Problem statement -> Scan the records for the word "none". Return each line where it is found.

[[ Supplied records open ]]

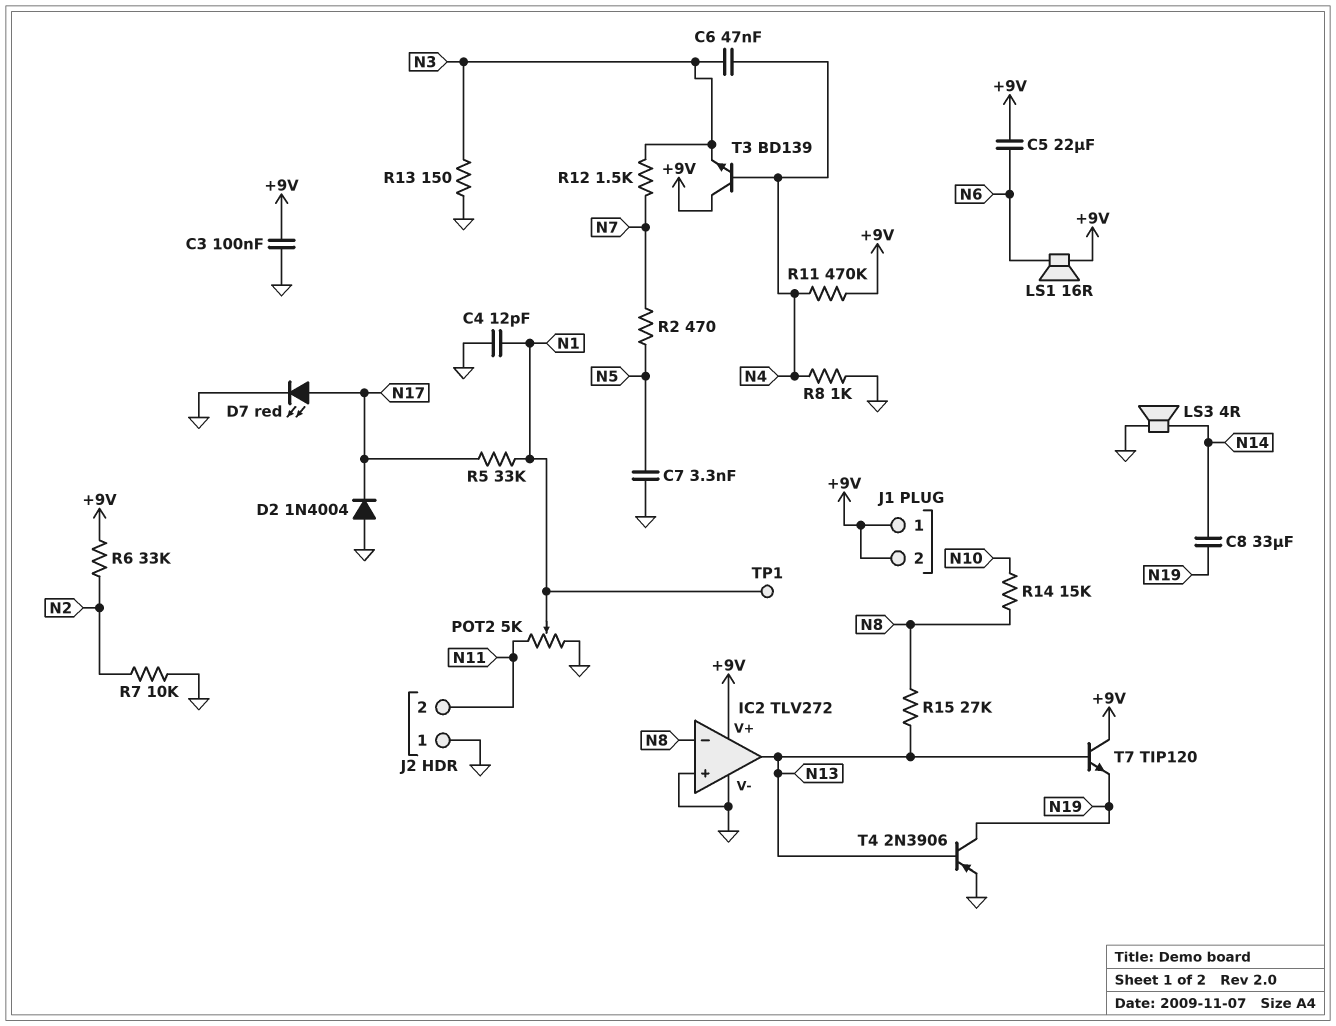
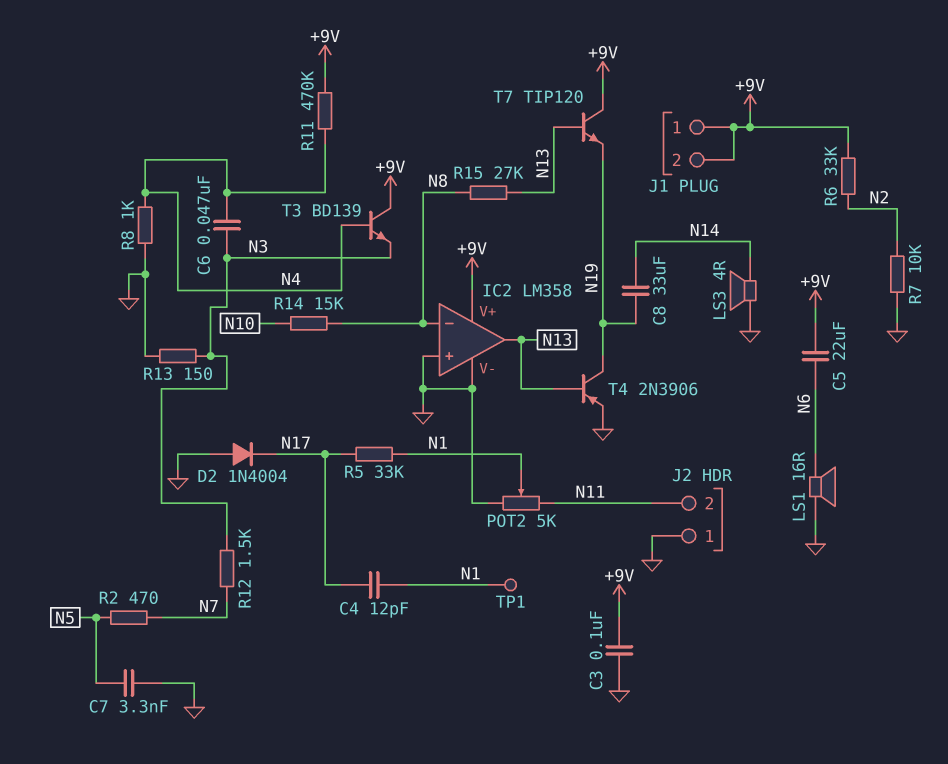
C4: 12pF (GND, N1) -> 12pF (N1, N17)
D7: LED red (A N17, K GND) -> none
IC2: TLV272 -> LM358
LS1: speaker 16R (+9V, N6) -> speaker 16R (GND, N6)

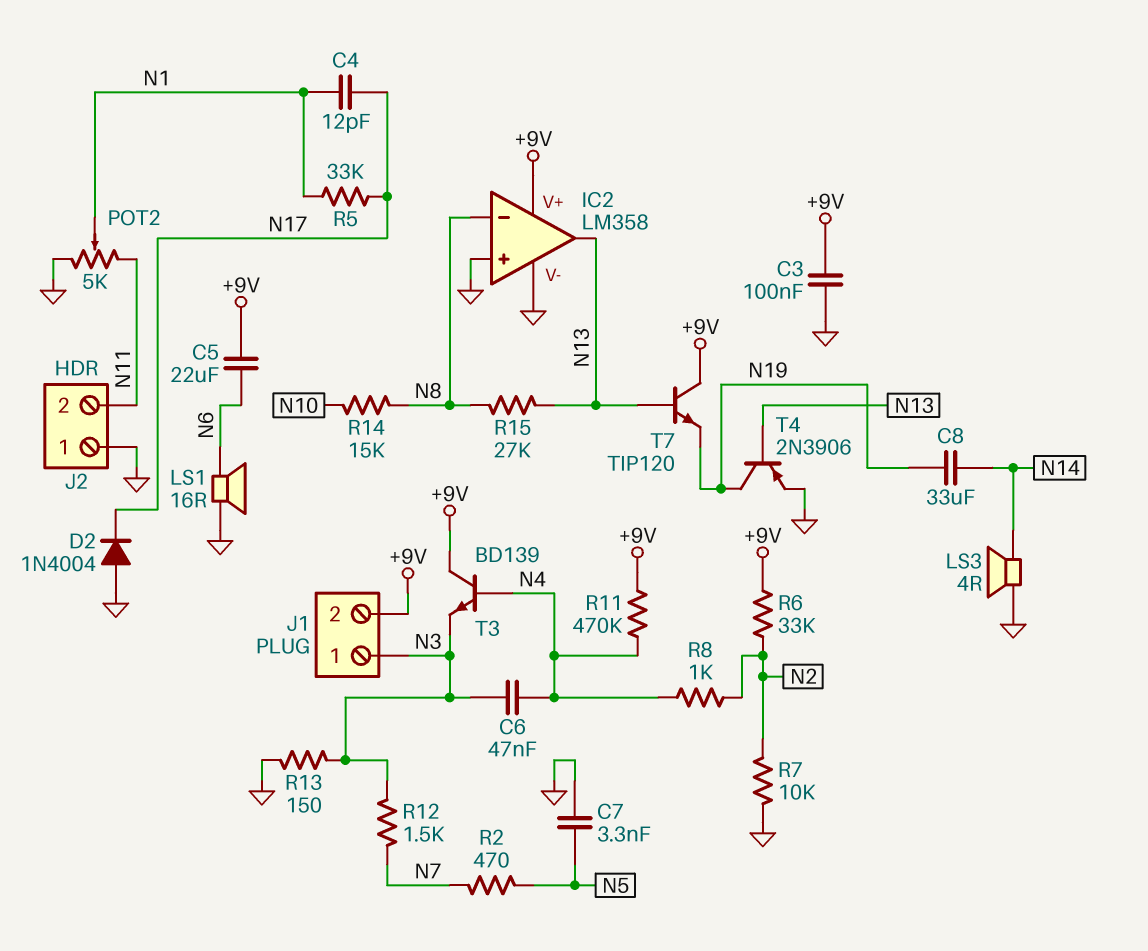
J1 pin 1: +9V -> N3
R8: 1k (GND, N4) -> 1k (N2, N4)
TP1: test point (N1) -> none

[[ Supplied records closed ]]

Result ->
D7: LED red (A N17, K GND) -> none
TP1: test point (N1) -> none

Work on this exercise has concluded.